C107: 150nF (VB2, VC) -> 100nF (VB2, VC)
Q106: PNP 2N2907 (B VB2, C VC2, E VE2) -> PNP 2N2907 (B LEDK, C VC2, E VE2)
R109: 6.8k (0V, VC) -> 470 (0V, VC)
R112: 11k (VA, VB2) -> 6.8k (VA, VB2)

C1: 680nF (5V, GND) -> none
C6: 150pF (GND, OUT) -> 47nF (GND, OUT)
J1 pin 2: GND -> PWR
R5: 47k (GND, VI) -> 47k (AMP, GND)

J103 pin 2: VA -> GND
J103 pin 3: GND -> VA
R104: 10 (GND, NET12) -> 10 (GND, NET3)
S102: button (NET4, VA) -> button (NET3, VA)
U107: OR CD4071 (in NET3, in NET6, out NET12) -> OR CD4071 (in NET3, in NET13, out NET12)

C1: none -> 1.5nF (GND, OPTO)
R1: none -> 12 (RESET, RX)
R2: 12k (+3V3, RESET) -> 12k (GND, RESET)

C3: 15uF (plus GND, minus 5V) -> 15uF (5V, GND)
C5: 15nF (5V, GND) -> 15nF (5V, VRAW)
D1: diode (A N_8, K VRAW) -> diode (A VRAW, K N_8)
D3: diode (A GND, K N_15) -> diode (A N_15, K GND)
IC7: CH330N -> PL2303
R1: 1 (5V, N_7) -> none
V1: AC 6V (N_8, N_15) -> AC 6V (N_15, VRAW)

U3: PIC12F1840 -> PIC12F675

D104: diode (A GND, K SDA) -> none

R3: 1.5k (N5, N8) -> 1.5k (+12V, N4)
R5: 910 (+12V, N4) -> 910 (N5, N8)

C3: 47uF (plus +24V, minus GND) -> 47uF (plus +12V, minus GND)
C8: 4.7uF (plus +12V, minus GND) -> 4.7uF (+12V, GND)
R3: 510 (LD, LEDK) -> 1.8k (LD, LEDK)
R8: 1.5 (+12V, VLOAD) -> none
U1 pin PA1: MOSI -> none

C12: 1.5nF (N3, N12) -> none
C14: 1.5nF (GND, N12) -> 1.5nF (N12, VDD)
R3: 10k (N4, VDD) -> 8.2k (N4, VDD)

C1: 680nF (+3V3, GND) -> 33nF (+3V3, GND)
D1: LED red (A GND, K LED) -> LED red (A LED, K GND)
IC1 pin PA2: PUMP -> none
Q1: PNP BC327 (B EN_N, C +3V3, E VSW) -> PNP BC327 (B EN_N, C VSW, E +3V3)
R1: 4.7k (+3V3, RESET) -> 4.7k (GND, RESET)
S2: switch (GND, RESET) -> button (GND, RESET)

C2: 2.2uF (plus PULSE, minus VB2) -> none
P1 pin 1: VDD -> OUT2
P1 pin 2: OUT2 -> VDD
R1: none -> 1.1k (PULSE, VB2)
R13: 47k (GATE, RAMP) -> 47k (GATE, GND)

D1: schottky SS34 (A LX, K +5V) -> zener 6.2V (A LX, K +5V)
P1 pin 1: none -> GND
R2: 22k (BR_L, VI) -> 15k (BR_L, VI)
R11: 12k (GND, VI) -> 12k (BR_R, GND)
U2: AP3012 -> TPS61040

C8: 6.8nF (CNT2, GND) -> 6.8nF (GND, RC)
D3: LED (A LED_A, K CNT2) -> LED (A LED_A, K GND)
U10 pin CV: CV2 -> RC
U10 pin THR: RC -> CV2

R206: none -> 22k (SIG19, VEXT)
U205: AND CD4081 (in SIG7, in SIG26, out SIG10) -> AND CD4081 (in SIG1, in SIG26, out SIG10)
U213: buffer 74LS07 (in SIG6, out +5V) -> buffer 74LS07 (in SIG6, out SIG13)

**How to complete this task:** Nothing but an exact transcription of the records is expected.

**Task response:**
C107: 150nF (VB2, VC) -> 100nF (VB2, VC)
Q106: PNP 2N2907 (B VB2, C VC2, E VE2) -> PNP 2N2907 (B LEDK, C VC2, E VE2)
R109: 6.8k (0V, VC) -> 470 (0V, VC)
R112: 11k (VA, VB2) -> 6.8k (VA, VB2)

C1: 680nF (5V, GND) -> none
C6: 150pF (GND, OUT) -> 47nF (GND, OUT)
J1 pin 2: GND -> PWR
R5: 47k (GND, VI) -> 47k (AMP, GND)

J103 pin 2: VA -> GND
J103 pin 3: GND -> VA
R104: 10 (GND, NET12) -> 10 (GND, NET3)
S102: button (NET4, VA) -> button (NET3, VA)
U107: OR CD4071 (in NET3, in NET6, out NET12) -> OR CD4071 (in NET3, in NET13, out NET12)

C1: none -> 1.5nF (GND, OPTO)
R1: none -> 12 (RESET, RX)
R2: 12k (+3V3, RESET) -> 12k (GND, RESET)

C3: 15uF (plus GND, minus 5V) -> 15uF (5V, GND)
C5: 15nF (5V, GND) -> 15nF (5V, VRAW)
D1: diode (A N_8, K VRAW) -> diode (A VRAW, K N_8)
D3: diode (A GND, K N_15) -> diode (A N_15, K GND)
IC7: CH330N -> PL2303
R1: 1 (5V, N_7) -> none
V1: AC 6V (N_8, N_15) -> AC 6V (N_15, VRAW)

U3: PIC12F1840 -> PIC12F675

D104: diode (A GND, K SDA) -> none

R3: 1.5k (N5, N8) -> 1.5k (+12V, N4)
R5: 910 (+12V, N4) -> 910 (N5, N8)

C3: 47uF (plus +24V, minus GND) -> 47uF (plus +12V, minus GND)
C8: 4.7uF (plus +12V, minus GND) -> 4.7uF (+12V, GND)
R3: 510 (LD, LEDK) -> 1.8k (LD, LEDK)
R8: 1.5 (+12V, VLOAD) -> none
U1 pin PA1: MOSI -> none

C12: 1.5nF (N3, N12) -> none
C14: 1.5nF (GND, N12) -> 1.5nF (N12, VDD)
R3: 10k (N4, VDD) -> 8.2k (N4, VDD)

C1: 680nF (+3V3, GND) -> 33nF (+3V3, GND)
D1: LED red (A GND, K LED) -> LED red (A LED, K GND)
IC1 pin PA2: PUMP -> none
Q1: PNP BC327 (B EN_N, C +3V3, E VSW) -> PNP BC327 (B EN_N, C VSW, E +3V3)
R1: 4.7k (+3V3, RESET) -> 4.7k (GND, RESET)
S2: switch (GND, RESET) -> button (GND, RESET)

C2: 2.2uF (plus PULSE, minus VB2) -> none
P1 pin 1: VDD -> OUT2
P1 pin 2: OUT2 -> VDD
R1: none -> 1.1k (PULSE, VB2)
R13: 47k (GATE, RAMP) -> 47k (GATE, GND)

D1: schottky SS34 (A LX, K +5V) -> zener 6.2V (A LX, K +5V)
P1 pin 1: none -> GND
R2: 22k (BR_L, VI) -> 15k (BR_L, VI)
R11: 12k (GND, VI) -> 12k (BR_R, GND)
U2: AP3012 -> TPS61040

C8: 6.8nF (CNT2, GND) -> 6.8nF (GND, RC)
D3: LED (A LED_A, K CNT2) -> LED (A LED_A, K GND)
U10 pin CV: CV2 -> RC
U10 pin THR: RC -> CV2

R206: none -> 22k (SIG19, VEXT)
U205: AND CD4081 (in SIG7, in SIG26, out SIG10) -> AND CD4081 (in SIG1, in SIG26, out SIG10)
U213: buffer 74LS07 (in SIG6, out +5V) -> buffer 74LS07 (in SIG6, out SIG13)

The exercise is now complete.